---------- EXTRACTED RECORDS ----------

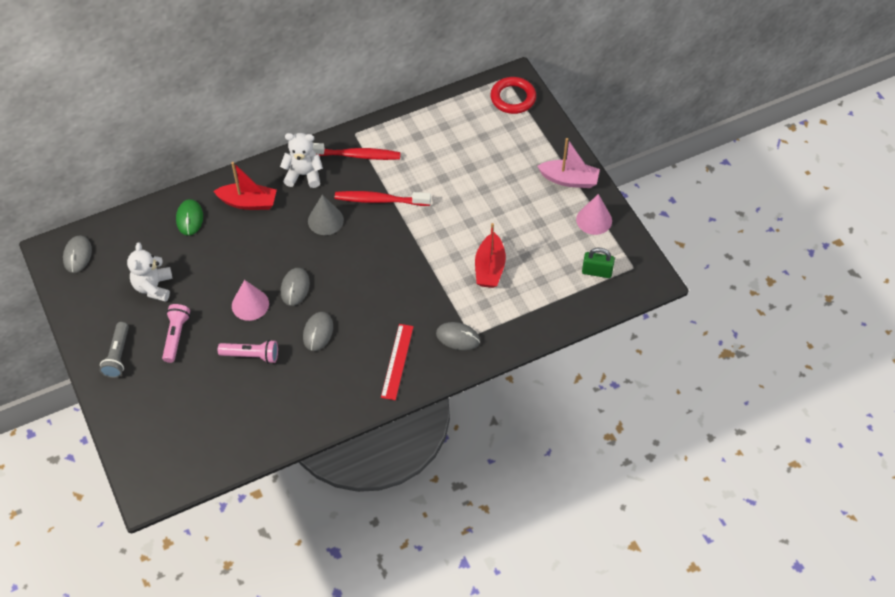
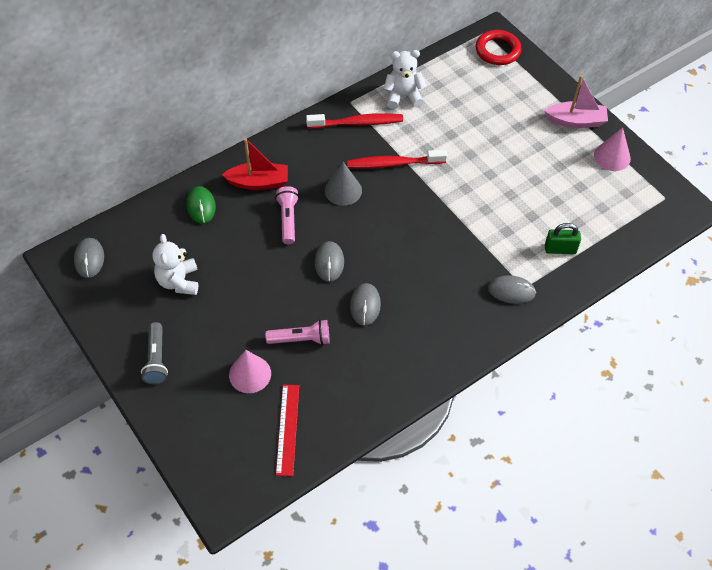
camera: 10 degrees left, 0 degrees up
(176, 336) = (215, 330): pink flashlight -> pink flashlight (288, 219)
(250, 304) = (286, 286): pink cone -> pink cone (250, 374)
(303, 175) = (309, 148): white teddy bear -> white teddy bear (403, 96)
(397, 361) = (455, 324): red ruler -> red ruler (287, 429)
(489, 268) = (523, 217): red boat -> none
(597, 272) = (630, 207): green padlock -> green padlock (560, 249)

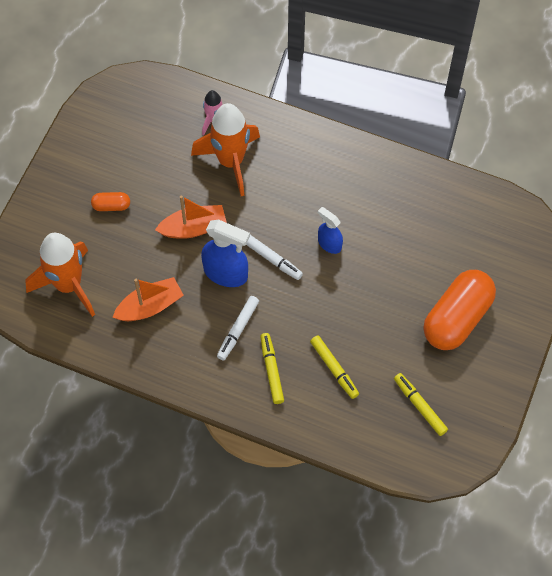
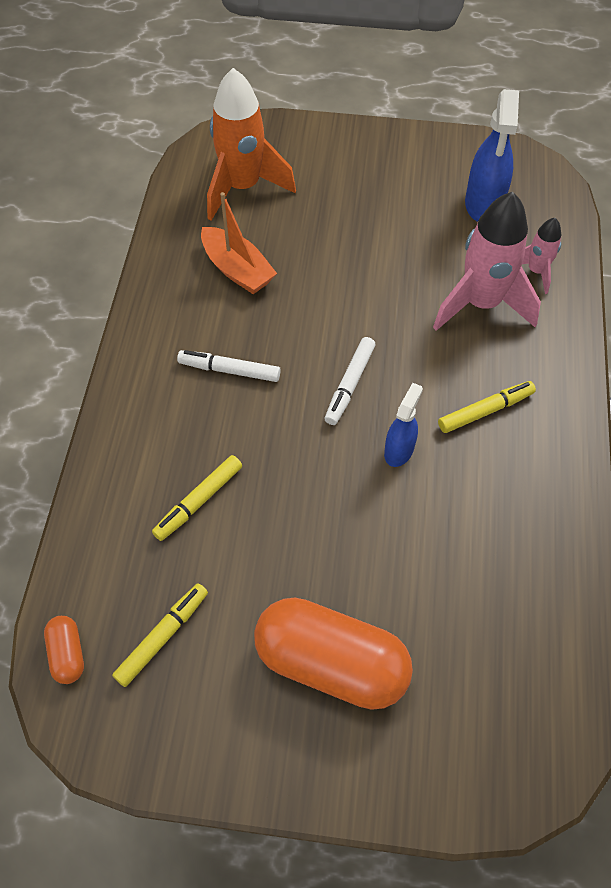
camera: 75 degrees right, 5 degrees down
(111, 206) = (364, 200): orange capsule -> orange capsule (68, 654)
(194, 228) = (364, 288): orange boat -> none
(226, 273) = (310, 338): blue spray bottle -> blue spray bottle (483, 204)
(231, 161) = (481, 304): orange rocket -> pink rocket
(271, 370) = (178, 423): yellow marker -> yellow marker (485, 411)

----------

* TASK TO CARRY OUT *
Please give the number of lines in the data above that contain the word "orange", with nothing else.

* TASK RESPONSE *
3